Before-and-after object lists:
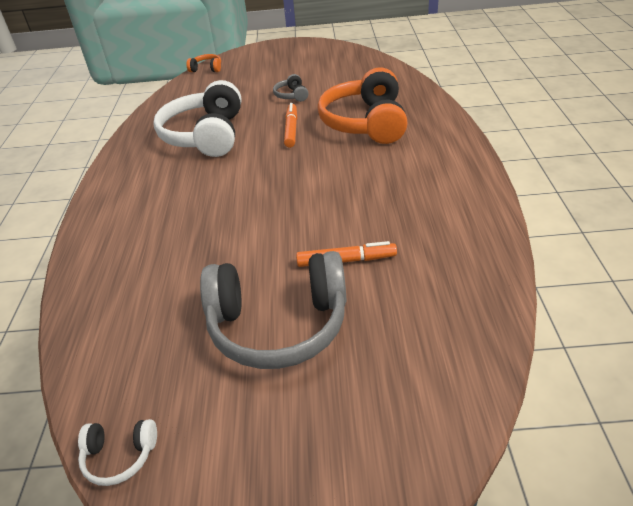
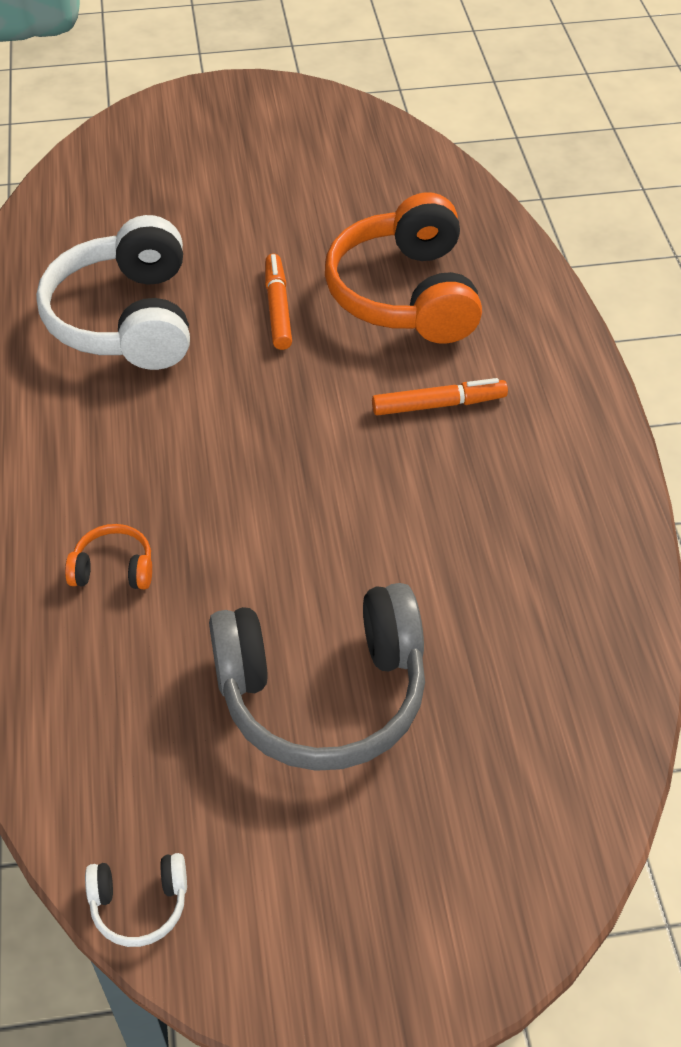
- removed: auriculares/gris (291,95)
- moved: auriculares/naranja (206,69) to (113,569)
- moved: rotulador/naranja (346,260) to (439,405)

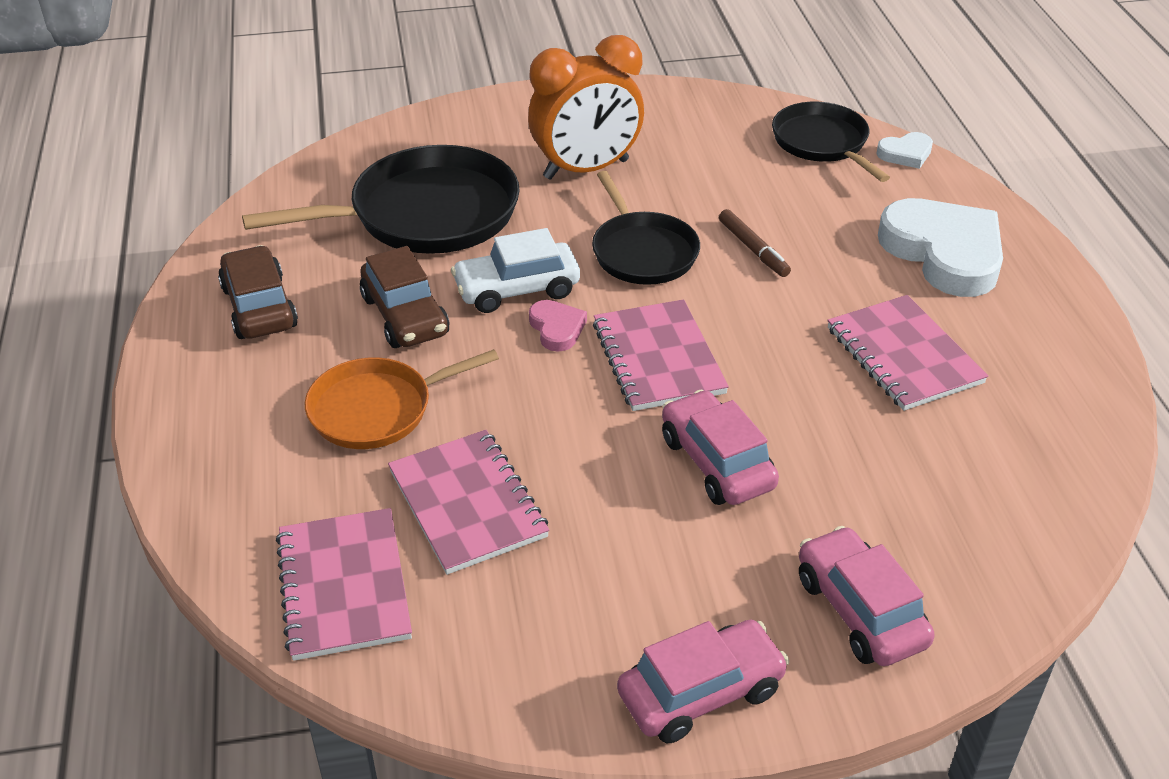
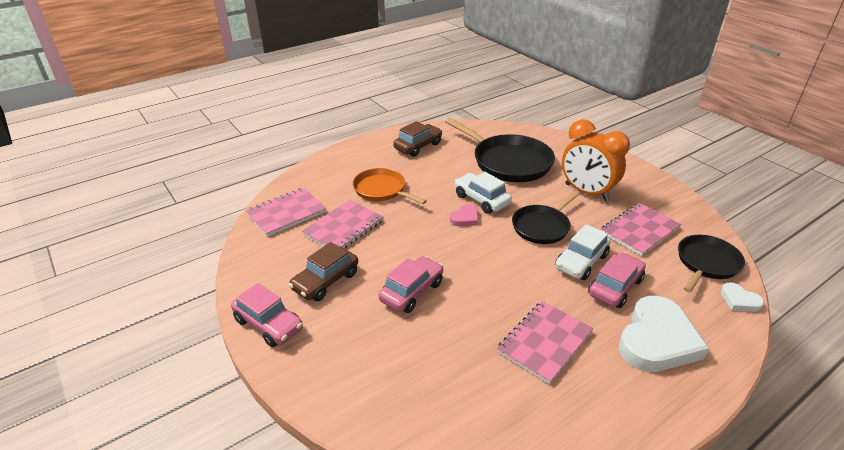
- moved: coche/marrón (405,316) to (325,281)
- moved: cuaderno/rosa (658,358) to (639,230)
- moved: coche/rosa (860,610) to (615,287)
- replaced: rotulador/marrón (753,249) to coche/blanco (581,262)

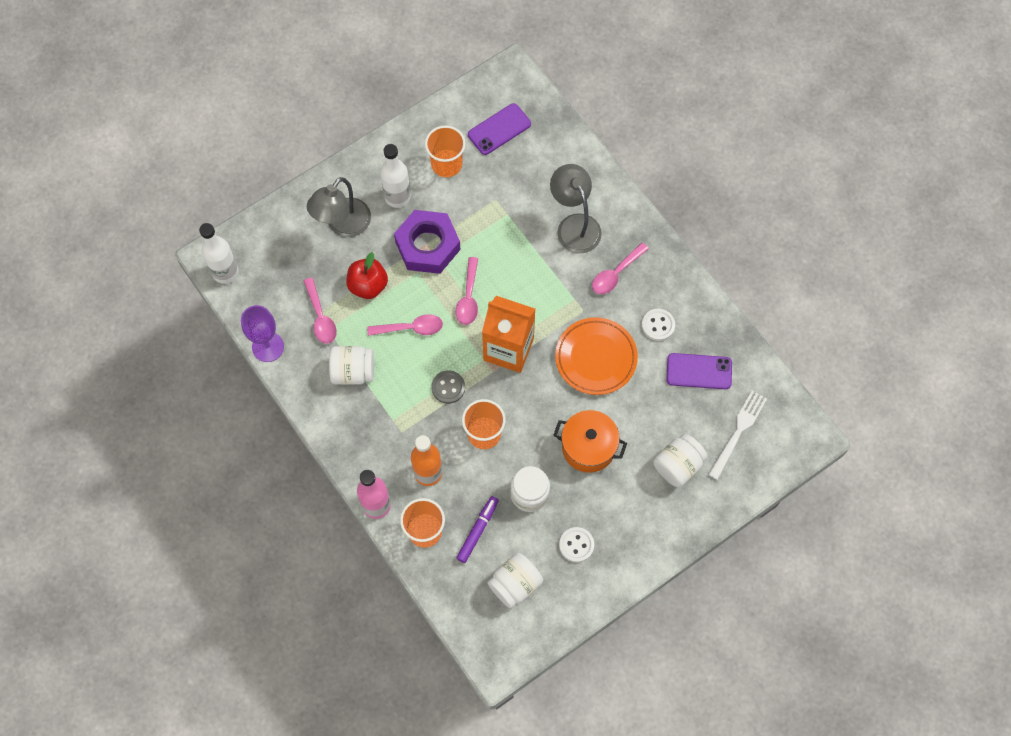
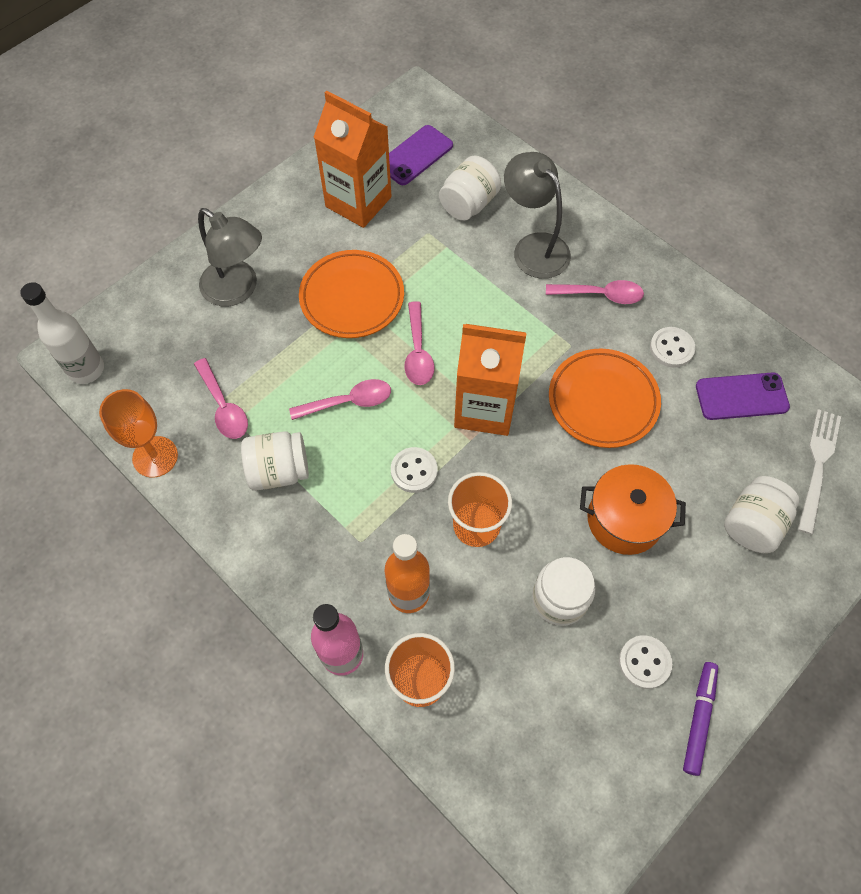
- removed: manzana/rojo (368,285)
- removed: botella/blanco (397,197)
- moved: rotulador/morado (478,530) to (699,719)
- moved: tarro/blanco (515,584) to (469,204)
- replaced: tuerca/morado (427,245) to plato/naranja (352,298)
- replaced: vaso/naranja (446,164) to cartón de leche/naranja (358,202)
- recoloured: copa/morado (268,347) to copa/naranja (155,457)
- recoloured: botón/gris (448,387) to botón/blanco (414,471)
- turned: lámpara/gris (343,225) = (238,290) 75 degrees counterclockwise
- turned: cuchara/rosa (616,273) = (600,295) 120 degrees counterclockwise

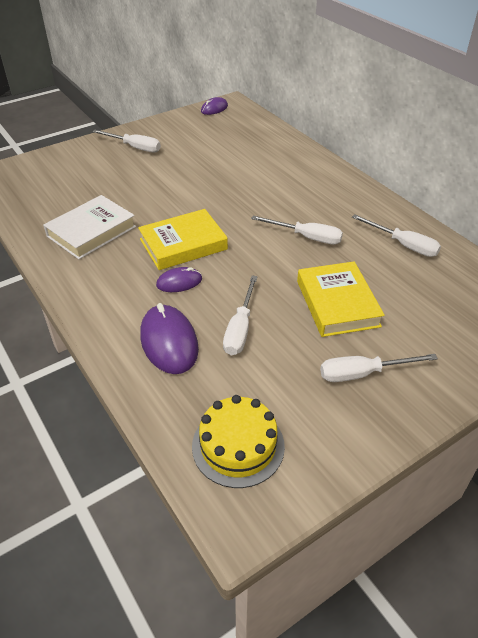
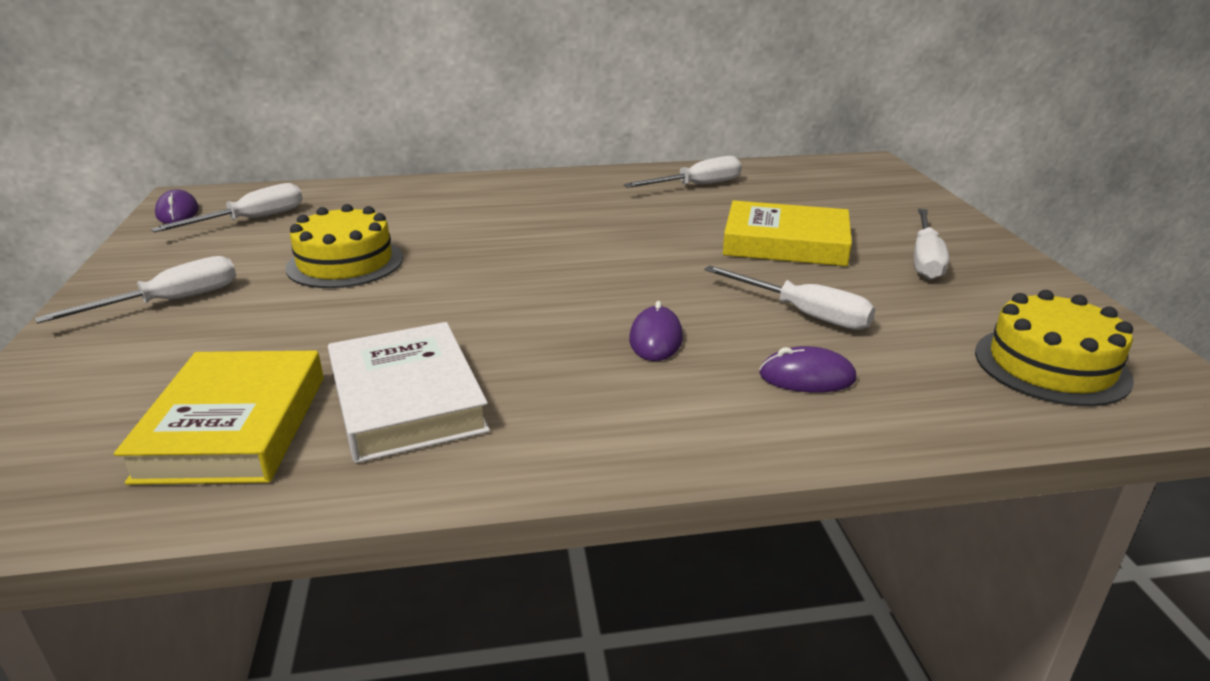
- added: tarta/amarillo (345,263)
- moved: libro/amarillo (183,244) to (233,427)
- moved: destornillador/blanco (306,237) to (251,220)
- resized: ratón/morado (169,342) = (807,377) x0.57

#### [Assignment]
Repeat, with no pictures, every line from the top of the entries above through the line that has "- moved: coche/rosa (860,610) to (615,287)", keeping each one exact.

#### [Your solution]
- removed: auriculares/gris (291,95)
- moved: auriculares/naranja (206,69) to (113,569)
- moved: rotulador/naranja (346,260) to (439,405)

- moved: coche/marrón (405,316) to (325,281)
- moved: cuaderno/rosa (658,358) to (639,230)
- moved: coche/rosa (860,610) to (615,287)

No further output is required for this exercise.